About this exercise → Would you reproduce each line below exactly, leaving every picture out?
(Records to process begins)
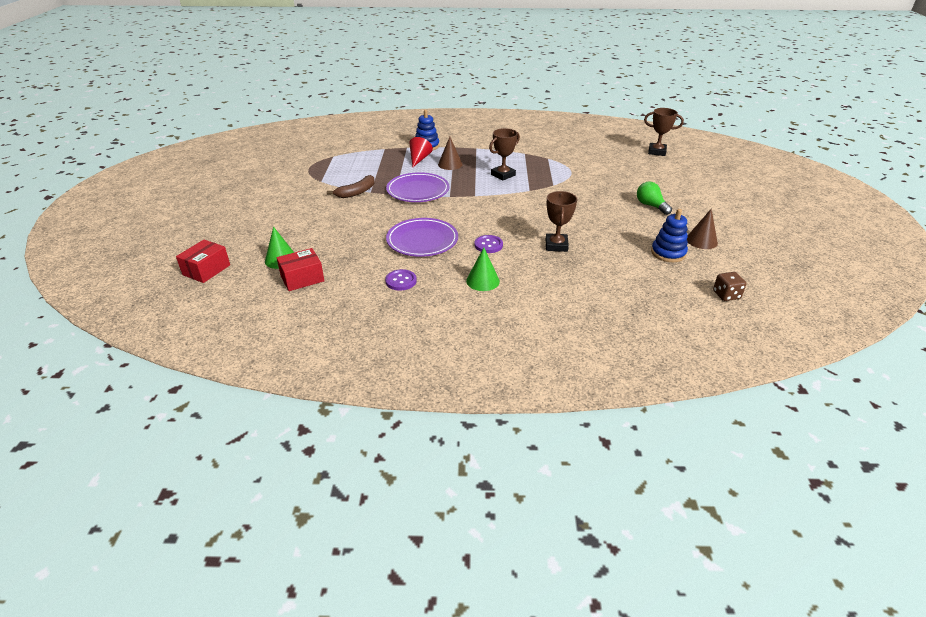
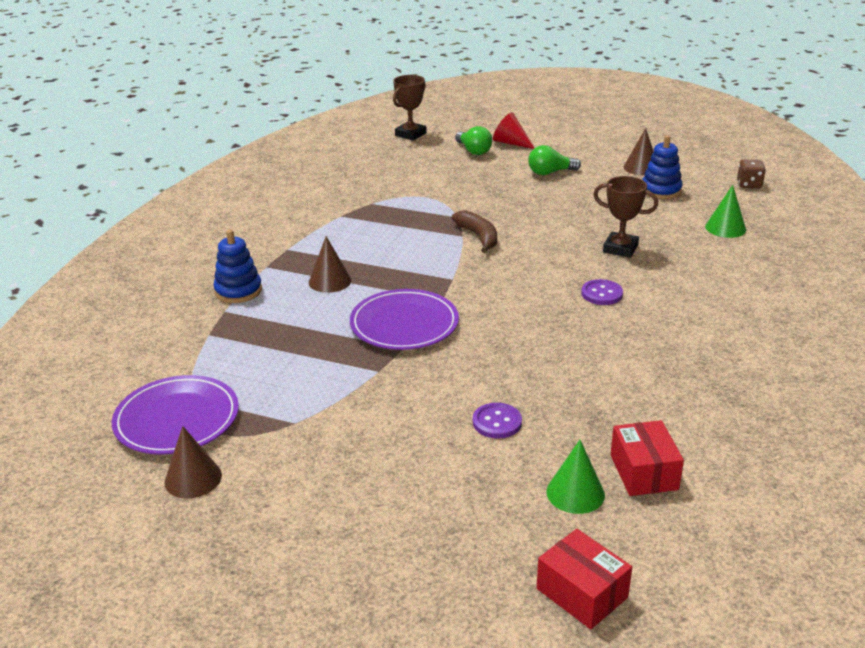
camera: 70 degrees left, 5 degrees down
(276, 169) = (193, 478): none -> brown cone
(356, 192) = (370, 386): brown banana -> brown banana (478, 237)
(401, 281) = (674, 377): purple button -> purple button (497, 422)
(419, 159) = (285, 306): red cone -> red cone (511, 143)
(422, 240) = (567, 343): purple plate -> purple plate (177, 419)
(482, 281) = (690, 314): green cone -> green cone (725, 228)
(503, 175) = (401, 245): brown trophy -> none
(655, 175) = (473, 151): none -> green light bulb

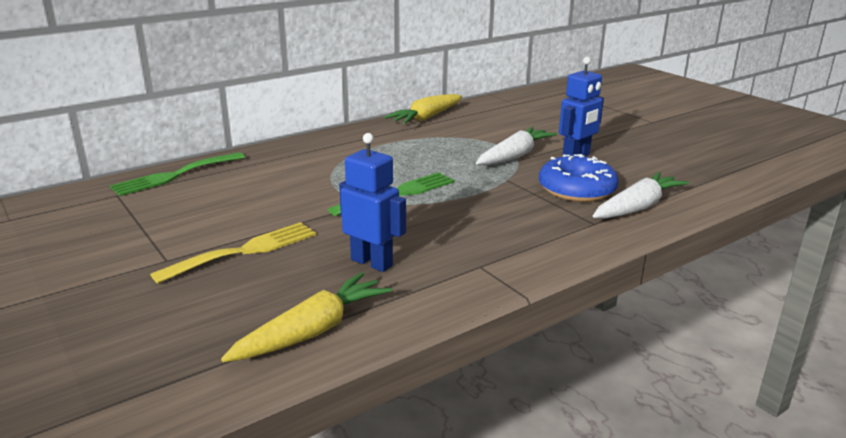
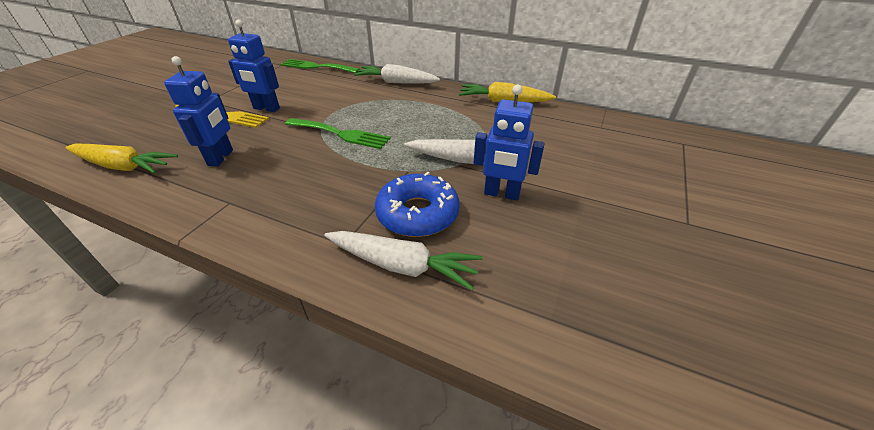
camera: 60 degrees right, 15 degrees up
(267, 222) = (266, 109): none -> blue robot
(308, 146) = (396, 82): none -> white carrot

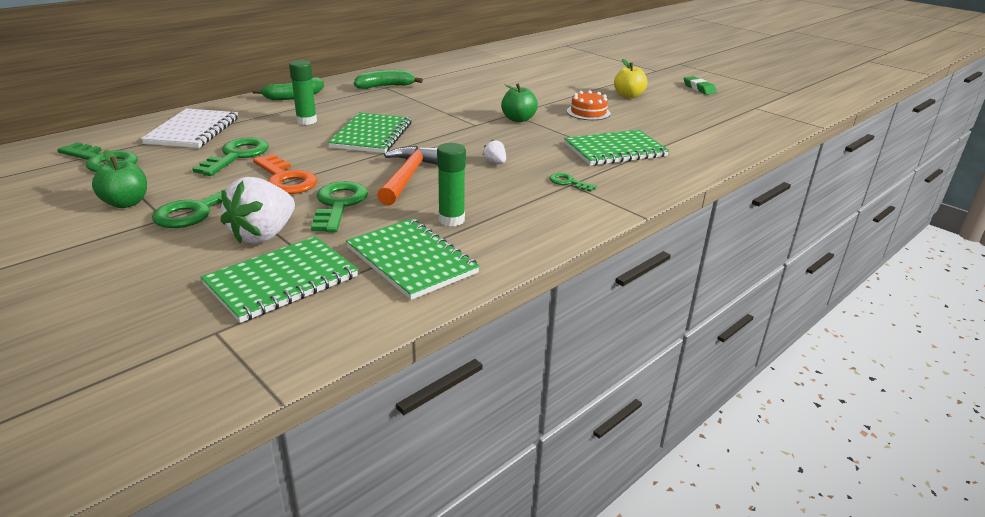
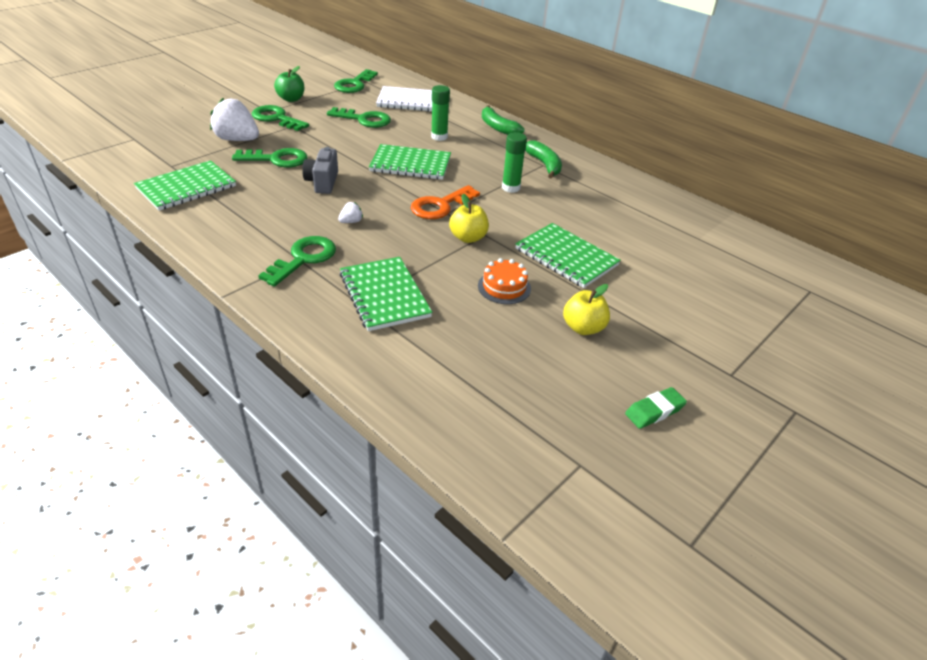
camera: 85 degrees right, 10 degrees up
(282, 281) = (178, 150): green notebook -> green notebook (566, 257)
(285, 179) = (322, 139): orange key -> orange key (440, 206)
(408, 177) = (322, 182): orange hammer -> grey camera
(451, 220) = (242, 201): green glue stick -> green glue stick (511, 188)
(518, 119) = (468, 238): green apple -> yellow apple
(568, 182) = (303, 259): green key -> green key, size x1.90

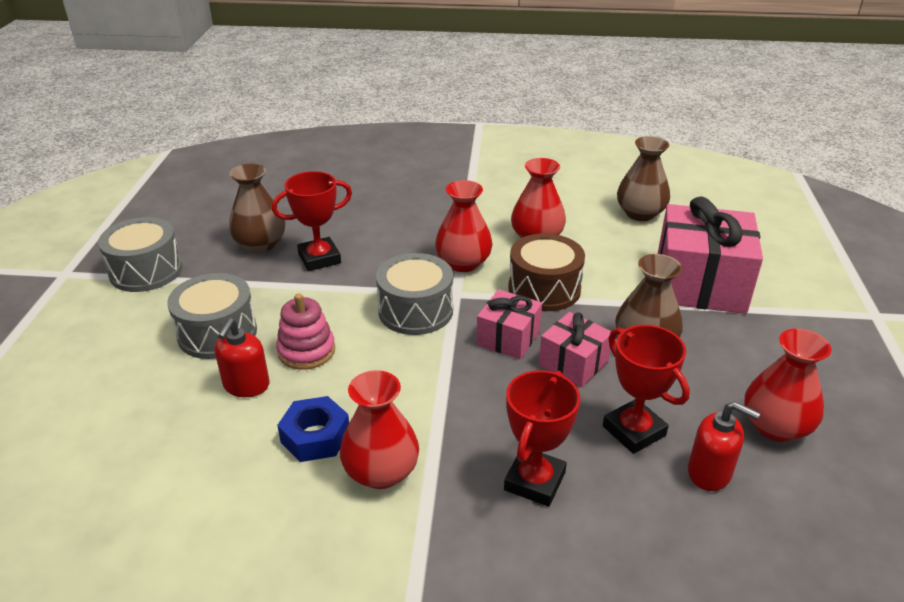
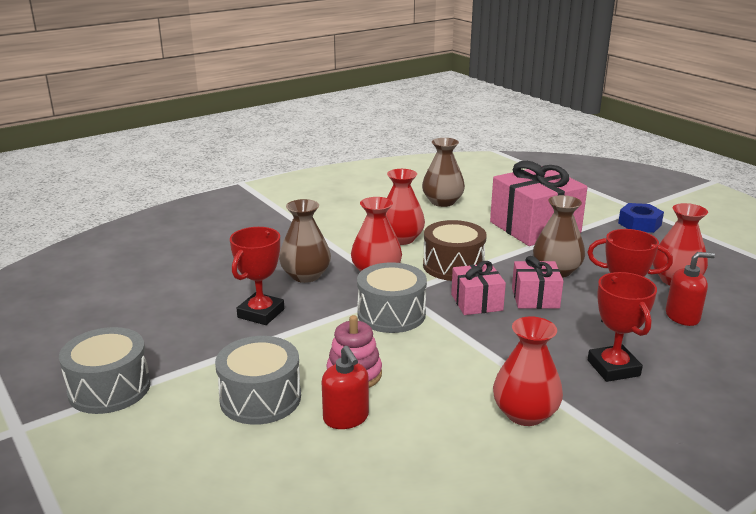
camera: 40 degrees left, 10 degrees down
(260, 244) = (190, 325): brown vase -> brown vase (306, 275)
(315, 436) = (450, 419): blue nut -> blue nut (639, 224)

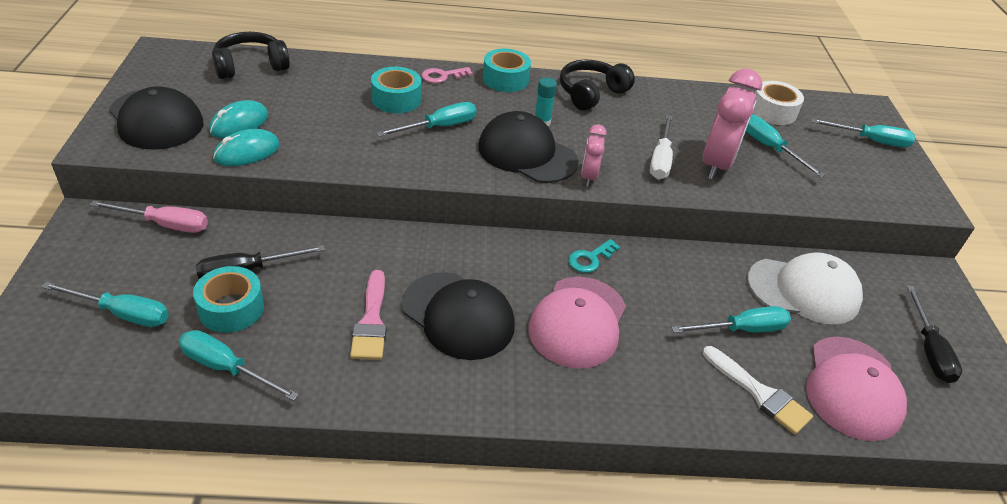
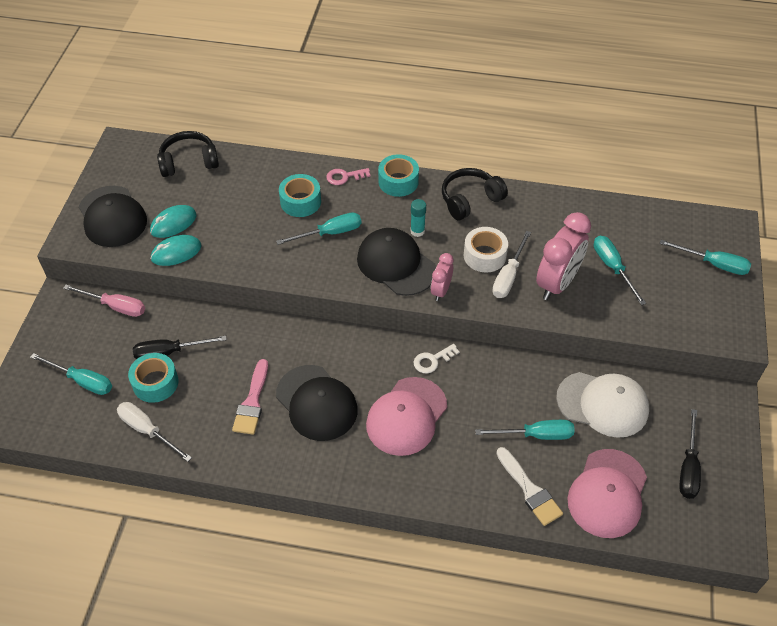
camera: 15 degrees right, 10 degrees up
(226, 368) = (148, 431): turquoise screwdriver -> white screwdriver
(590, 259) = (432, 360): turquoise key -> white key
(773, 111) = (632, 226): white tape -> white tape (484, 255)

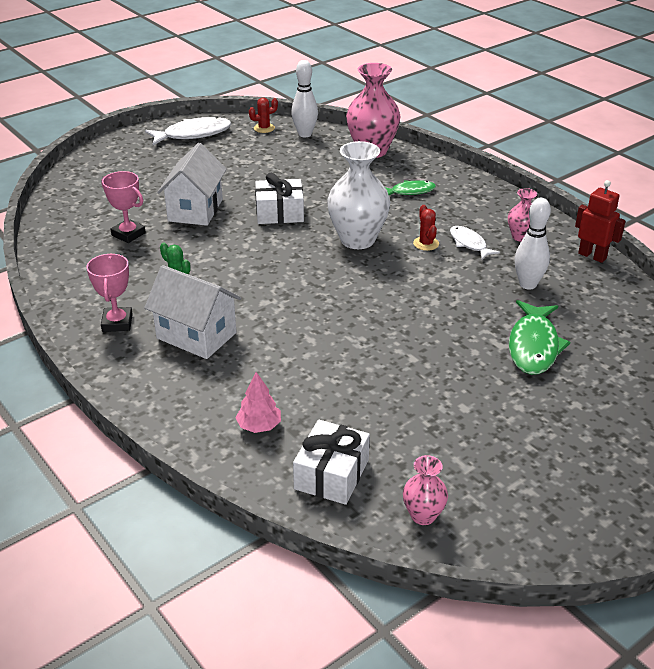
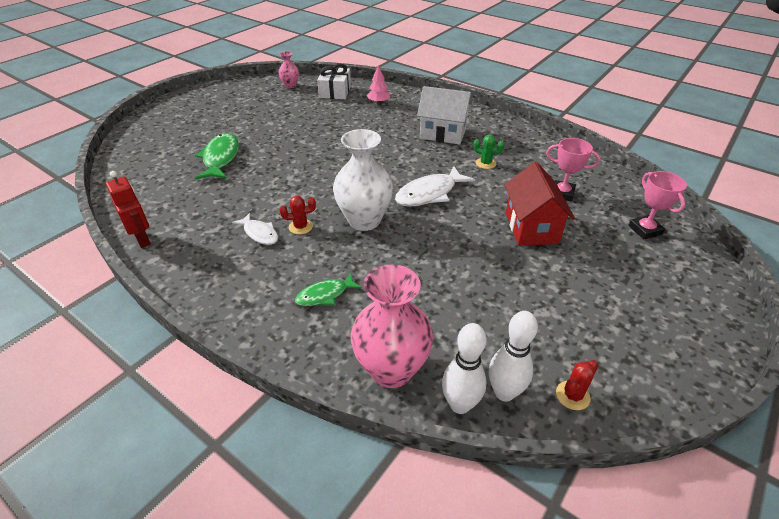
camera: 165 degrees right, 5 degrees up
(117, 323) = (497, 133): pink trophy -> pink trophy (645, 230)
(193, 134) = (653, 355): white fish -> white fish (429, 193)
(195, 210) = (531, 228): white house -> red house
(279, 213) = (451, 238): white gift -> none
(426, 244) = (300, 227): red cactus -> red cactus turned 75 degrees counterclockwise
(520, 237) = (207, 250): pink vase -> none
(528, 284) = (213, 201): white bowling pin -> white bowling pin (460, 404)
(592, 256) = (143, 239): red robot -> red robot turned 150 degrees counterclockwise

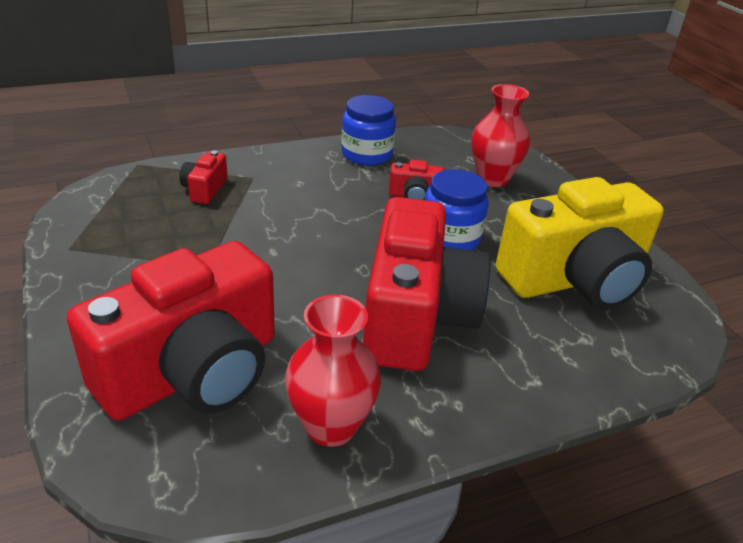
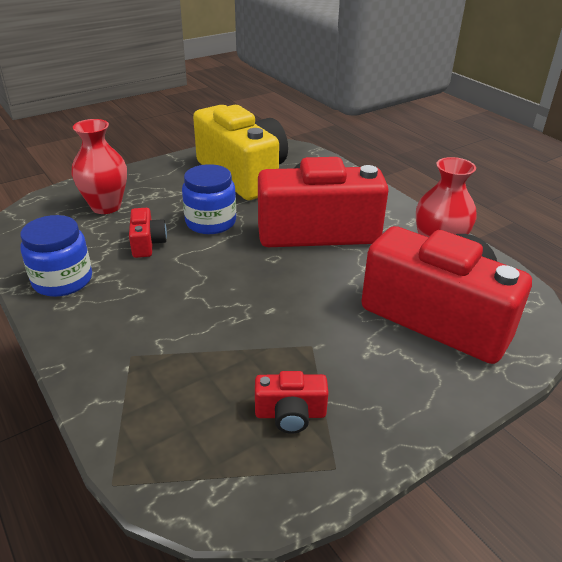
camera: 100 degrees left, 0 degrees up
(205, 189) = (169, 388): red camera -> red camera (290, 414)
(Records to process ends)
Exercise output →
camera: 70 degrees left, 5 degrees down
(276, 169) = (193, 478): none -> brown cone
(356, 192) = (370, 386): brown banana -> brown banana (478, 237)
(401, 281) = (674, 377): purple button -> purple button (497, 422)
(419, 159) = (285, 306): red cone -> red cone (511, 143)
(422, 240) = (567, 343): purple plate -> purple plate (177, 419)
(482, 281) = (690, 314): green cone -> green cone (725, 228)
(503, 175) = (401, 245): brown trophy -> none
(655, 175) = (473, 151): none -> green light bulb

camera: 60 degrees right, 15 degrees up
(267, 222) = (266, 109): none -> blue robot
(308, 146) = (396, 82): none -> white carrot

camera: 85 degrees right, 10 degrees up
(282, 281) = (178, 150): green notebook -> green notebook (566, 257)
(285, 179) = (322, 139): orange key -> orange key (440, 206)
(408, 177) = (322, 182): orange hammer -> grey camera
(451, 220) = (242, 201): green glue stick -> green glue stick (511, 188)
(518, 119) = (468, 238): green apple -> yellow apple
(568, 182) = (303, 259): green key -> green key, size x1.90

camera: 40 degrees left, 10 degrees down
(260, 244) = (190, 325): brown vase -> brown vase (306, 275)
(315, 436) = (450, 419): blue nut -> blue nut (639, 224)

camera: 15 degrees right, 10 degrees up
(226, 368) = (148, 431): turquoise screwdriver -> white screwdriver
(590, 259) = (432, 360): turquoise key -> white key
(773, 111) = (632, 226): white tape -> white tape (484, 255)

camera: 165 degrees right, 5 degrees up
(117, 323) = (497, 133): pink trophy -> pink trophy (645, 230)
(193, 134) = (653, 355): white fish -> white fish (429, 193)
(195, 210) = (531, 228): white house -> red house
(279, 213) = (451, 238): white gift -> none
(426, 244) = (300, 227): red cactus -> red cactus turned 75 degrees counterclockwise
(520, 237) = (207, 250): pink vase -> none
(528, 284) = (213, 201): white bowling pin -> white bowling pin (460, 404)
(592, 256) = (143, 239): red robot -> red robot turned 150 degrees counterclockwise

camera: 100 degrees left, 0 degrees up
(205, 189) = (169, 388): red camera -> red camera (290, 414)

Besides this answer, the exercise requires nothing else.